- MATERIAL TO PROCESS -
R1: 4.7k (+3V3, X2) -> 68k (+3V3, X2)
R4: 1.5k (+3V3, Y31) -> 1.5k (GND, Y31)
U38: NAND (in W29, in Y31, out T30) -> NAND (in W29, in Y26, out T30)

...

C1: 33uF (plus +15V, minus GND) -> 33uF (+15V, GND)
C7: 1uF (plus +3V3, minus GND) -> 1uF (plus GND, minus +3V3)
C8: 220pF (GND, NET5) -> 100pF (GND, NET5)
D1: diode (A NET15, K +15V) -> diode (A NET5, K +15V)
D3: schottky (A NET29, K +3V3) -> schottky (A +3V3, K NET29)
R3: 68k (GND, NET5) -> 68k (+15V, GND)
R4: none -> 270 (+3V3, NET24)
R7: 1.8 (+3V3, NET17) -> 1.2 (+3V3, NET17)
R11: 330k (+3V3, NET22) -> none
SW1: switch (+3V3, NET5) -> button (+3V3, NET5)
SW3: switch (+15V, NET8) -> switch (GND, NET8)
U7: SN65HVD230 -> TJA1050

- WHAT THE TASK REQUIRES -
Considering only the material above, set down every line from the one with "R1: 4.7k (+3V3, X2) -> 68k (+3V3, X2)" to the one with "U38: NAND (in", inclusive, exactly as written.

- SOLUTION TO THE PROBLEM -
R1: 4.7k (+3V3, X2) -> 68k (+3V3, X2)
R4: 1.5k (+3V3, Y31) -> 1.5k (GND, Y31)
U38: NAND (in W29, in Y31, out T30) -> NAND (in W29, in Y26, out T30)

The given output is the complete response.